Segment Start: RECORDED DATA

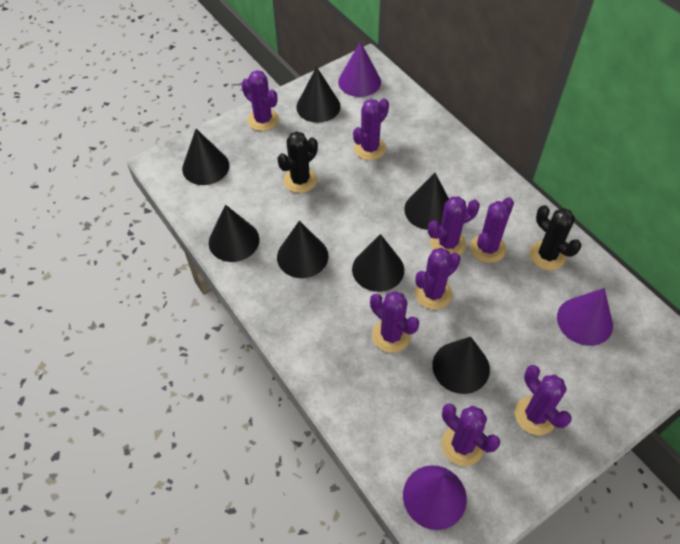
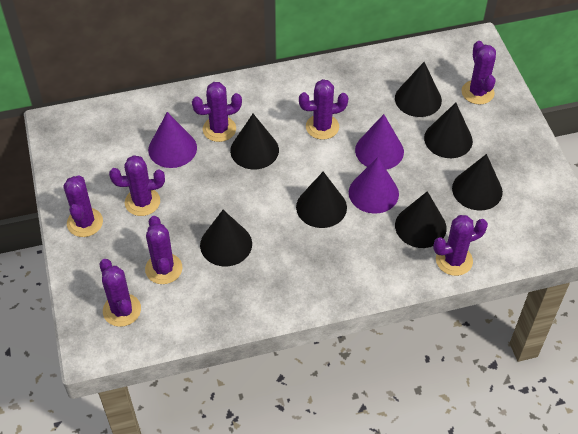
black cactus: 2 -> 0

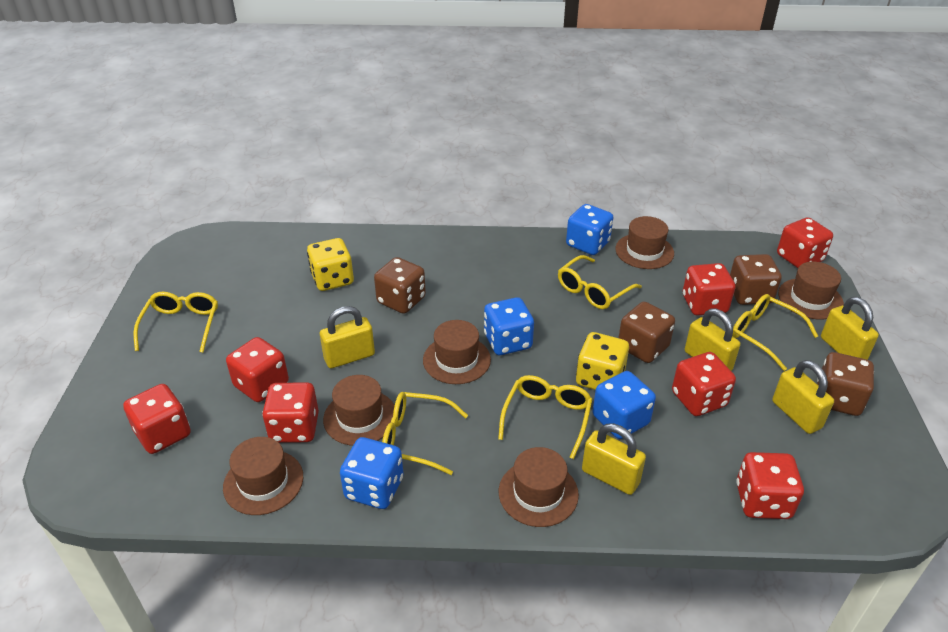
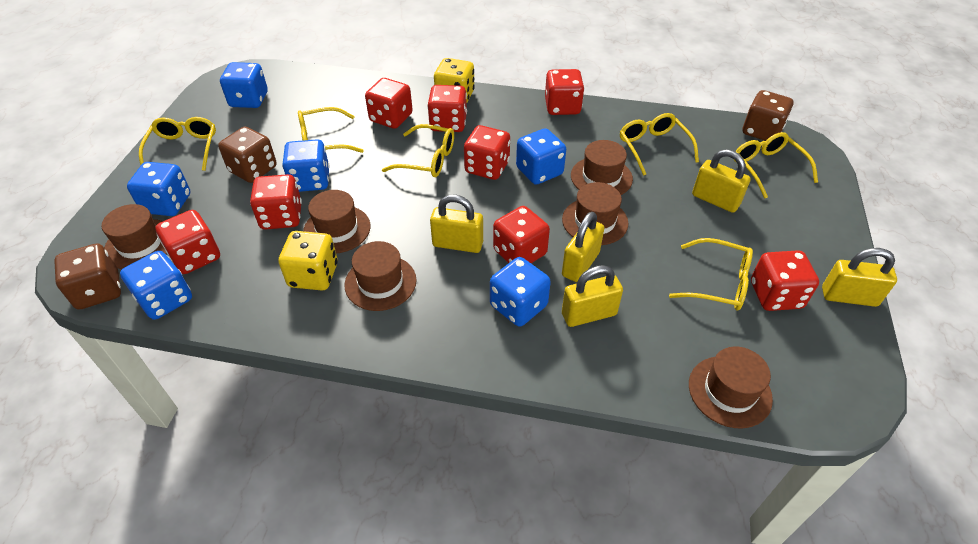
blue dice: 4 -> 6
brown dice: 4 -> 3
red dice: 7 -> 8
yellow glasses: 5 -> 6

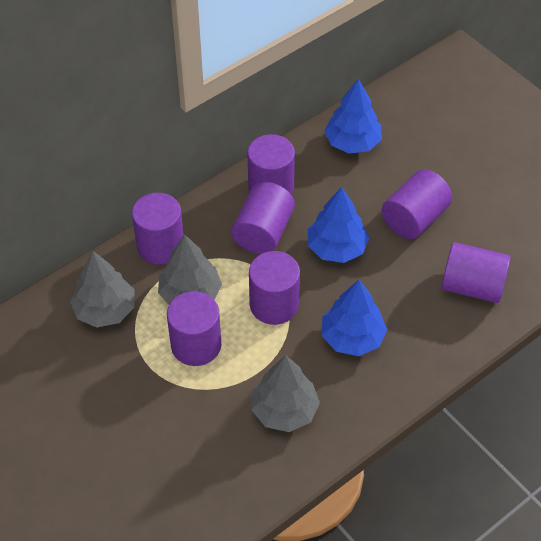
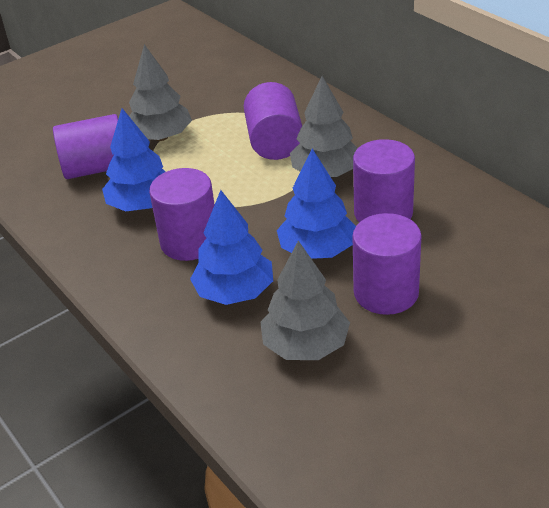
purple cylinder: 7 -> 5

Segment End: RECORDED DATA

EXERCISE REQUIREMENTS
Leave out the pictures and copy the rest of the material above exactly.

EXERCISE RESPONSE
black cactus: 2 -> 0

blue dice: 4 -> 6
brown dice: 4 -> 3
red dice: 7 -> 8
yellow glasses: 5 -> 6

purple cylinder: 7 -> 5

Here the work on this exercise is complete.